• EXERCISE DETAILS
At the line with "ENC pin CLK: B3 -> B13", start repeating the data, and continue line by line through the final line, exactly.
☆ ☆ ☆ ☆ ☆ ☆ ☆
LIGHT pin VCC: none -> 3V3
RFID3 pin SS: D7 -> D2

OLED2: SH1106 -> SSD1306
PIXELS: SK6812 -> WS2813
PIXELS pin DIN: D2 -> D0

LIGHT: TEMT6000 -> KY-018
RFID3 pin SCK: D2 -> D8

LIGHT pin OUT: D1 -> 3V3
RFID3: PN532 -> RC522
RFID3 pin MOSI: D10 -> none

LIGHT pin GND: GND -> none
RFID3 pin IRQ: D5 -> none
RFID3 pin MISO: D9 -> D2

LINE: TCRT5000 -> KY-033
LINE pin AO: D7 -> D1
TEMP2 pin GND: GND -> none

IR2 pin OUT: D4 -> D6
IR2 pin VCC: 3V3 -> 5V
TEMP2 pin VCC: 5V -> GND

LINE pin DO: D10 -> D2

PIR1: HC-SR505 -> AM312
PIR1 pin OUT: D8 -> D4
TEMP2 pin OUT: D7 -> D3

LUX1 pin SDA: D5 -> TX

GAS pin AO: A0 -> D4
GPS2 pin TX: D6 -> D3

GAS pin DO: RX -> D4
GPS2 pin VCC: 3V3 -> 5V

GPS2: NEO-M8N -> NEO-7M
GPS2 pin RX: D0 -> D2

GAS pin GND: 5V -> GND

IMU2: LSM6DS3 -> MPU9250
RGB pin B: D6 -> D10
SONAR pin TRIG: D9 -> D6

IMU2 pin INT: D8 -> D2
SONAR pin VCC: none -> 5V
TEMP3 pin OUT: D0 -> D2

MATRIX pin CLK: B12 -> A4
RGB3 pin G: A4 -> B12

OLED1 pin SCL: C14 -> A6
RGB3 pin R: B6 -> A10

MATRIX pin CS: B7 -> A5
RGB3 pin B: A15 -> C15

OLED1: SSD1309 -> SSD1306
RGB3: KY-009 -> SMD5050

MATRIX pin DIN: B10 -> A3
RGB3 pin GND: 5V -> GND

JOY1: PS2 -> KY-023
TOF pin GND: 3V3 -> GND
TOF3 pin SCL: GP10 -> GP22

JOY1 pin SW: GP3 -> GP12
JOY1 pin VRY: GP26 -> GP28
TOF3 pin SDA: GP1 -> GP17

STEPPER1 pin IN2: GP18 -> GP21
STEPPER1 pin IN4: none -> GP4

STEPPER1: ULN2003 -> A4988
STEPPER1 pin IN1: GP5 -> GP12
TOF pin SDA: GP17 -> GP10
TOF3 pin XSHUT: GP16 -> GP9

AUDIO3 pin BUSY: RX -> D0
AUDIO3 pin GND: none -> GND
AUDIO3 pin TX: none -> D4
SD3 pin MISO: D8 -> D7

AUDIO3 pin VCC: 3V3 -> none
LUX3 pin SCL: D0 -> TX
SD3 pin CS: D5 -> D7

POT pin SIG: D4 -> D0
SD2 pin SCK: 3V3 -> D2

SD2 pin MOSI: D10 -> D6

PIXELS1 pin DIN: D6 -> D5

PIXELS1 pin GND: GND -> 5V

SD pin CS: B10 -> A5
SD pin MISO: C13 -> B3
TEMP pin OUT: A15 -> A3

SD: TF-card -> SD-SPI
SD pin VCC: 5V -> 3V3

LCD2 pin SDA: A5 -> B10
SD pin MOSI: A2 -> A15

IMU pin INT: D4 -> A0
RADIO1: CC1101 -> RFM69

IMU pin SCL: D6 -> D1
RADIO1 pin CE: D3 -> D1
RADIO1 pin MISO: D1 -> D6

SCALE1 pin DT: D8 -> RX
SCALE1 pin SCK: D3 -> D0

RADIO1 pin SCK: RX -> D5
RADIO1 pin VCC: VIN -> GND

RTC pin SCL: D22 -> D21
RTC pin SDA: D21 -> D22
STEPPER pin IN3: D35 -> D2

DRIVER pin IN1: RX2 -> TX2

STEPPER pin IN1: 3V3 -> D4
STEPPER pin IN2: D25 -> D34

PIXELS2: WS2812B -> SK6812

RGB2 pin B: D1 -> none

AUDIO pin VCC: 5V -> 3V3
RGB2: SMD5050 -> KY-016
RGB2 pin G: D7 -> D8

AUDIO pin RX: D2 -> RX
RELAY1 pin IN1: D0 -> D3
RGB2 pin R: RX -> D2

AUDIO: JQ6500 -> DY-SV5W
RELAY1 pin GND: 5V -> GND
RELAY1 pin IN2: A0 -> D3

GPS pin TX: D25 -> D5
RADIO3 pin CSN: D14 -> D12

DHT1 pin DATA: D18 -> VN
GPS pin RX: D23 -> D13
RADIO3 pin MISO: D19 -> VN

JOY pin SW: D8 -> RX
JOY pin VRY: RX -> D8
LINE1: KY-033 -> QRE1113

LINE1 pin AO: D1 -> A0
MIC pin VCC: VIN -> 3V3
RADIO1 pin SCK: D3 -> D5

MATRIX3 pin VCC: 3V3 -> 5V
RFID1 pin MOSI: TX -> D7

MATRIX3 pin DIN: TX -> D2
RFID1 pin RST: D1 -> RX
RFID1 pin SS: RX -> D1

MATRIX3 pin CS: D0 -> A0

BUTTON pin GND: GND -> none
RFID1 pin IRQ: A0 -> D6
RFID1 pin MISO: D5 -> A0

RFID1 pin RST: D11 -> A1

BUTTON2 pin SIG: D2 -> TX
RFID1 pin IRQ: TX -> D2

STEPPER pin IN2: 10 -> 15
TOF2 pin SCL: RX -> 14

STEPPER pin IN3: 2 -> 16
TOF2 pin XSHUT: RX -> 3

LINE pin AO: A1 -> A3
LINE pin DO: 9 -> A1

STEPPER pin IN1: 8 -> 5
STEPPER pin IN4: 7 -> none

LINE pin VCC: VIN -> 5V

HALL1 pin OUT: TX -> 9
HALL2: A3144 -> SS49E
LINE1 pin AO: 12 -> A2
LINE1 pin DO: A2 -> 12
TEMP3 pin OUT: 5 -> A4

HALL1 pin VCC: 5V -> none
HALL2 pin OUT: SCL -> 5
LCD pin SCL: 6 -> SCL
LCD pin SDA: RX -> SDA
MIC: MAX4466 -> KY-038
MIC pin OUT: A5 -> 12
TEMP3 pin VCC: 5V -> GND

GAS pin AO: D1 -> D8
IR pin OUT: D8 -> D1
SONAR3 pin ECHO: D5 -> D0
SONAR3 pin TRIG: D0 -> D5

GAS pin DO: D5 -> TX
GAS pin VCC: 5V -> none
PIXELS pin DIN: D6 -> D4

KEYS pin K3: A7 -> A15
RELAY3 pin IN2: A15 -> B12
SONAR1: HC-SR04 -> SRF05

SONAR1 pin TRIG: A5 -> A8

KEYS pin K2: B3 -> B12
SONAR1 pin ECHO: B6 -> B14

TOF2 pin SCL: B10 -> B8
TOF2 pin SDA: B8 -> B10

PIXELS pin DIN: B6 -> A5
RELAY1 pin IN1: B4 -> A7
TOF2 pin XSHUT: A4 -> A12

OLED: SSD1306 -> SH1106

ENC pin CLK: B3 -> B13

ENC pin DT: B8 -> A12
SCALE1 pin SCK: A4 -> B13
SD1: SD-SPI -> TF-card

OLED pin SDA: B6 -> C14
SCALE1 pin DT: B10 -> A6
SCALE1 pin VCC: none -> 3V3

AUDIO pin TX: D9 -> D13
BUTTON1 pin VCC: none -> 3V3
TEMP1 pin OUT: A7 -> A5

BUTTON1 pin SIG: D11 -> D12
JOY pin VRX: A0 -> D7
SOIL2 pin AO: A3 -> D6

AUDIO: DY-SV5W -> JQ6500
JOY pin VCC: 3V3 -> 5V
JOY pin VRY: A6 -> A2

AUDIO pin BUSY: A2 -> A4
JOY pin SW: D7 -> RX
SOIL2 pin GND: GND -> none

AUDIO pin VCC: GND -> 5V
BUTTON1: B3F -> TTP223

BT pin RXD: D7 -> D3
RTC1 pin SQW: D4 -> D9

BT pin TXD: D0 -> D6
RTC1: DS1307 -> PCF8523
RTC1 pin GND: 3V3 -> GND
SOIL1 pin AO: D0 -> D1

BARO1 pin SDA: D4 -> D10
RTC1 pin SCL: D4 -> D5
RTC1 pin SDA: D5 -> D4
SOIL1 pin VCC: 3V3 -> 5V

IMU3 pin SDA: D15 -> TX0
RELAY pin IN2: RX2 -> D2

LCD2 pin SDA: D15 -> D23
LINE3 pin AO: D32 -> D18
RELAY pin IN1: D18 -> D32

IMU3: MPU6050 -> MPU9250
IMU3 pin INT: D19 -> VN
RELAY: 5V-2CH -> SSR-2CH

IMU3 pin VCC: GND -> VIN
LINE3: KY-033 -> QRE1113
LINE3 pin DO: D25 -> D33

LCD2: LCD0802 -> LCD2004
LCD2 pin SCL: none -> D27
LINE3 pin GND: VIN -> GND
☆ ☆ ☆ ☆ ☆ ☆ ☆
• WRITTEN SOLUTION
ENC pin CLK: B3 -> B13

ENC pin DT: B8 -> A12
SCALE1 pin SCK: A4 -> B13
SD1: SD-SPI -> TF-card

OLED pin SDA: B6 -> C14
SCALE1 pin DT: B10 -> A6
SCALE1 pin VCC: none -> 3V3

AUDIO pin TX: D9 -> D13
BUTTON1 pin VCC: none -> 3V3
TEMP1 pin OUT: A7 -> A5

BUTTON1 pin SIG: D11 -> D12
JOY pin VRX: A0 -> D7
SOIL2 pin AO: A3 -> D6

AUDIO: DY-SV5W -> JQ6500
JOY pin VCC: 3V3 -> 5V
JOY pin VRY: A6 -> A2

AUDIO pin BUSY: A2 -> A4
JOY pin SW: D7 -> RX
SOIL2 pin GND: GND -> none

AUDIO pin VCC: GND -> 5V
BUTTON1: B3F -> TTP223

BT pin RXD: D7 -> D3
RTC1 pin SQW: D4 -> D9

BT pin TXD: D0 -> D6
RTC1: DS1307 -> PCF8523
RTC1 pin GND: 3V3 -> GND
SOIL1 pin AO: D0 -> D1

BARO1 pin SDA: D4 -> D10
RTC1 pin SCL: D4 -> D5
RTC1 pin SDA: D5 -> D4
SOIL1 pin VCC: 3V3 -> 5V

IMU3 pin SDA: D15 -> TX0
RELAY pin IN2: RX2 -> D2

LCD2 pin SDA: D15 -> D23
LINE3 pin AO: D32 -> D18
RELAY pin IN1: D18 -> D32

IMU3: MPU6050 -> MPU9250
IMU3 pin INT: D19 -> VN
RELAY: 5V-2CH -> SSR-2CH

IMU3 pin VCC: GND -> VIN
LINE3: KY-033 -> QRE1113
LINE3 pin DO: D25 -> D33

LCD2: LCD0802 -> LCD2004
LCD2 pin SCL: none -> D27
LINE3 pin GND: VIN -> GND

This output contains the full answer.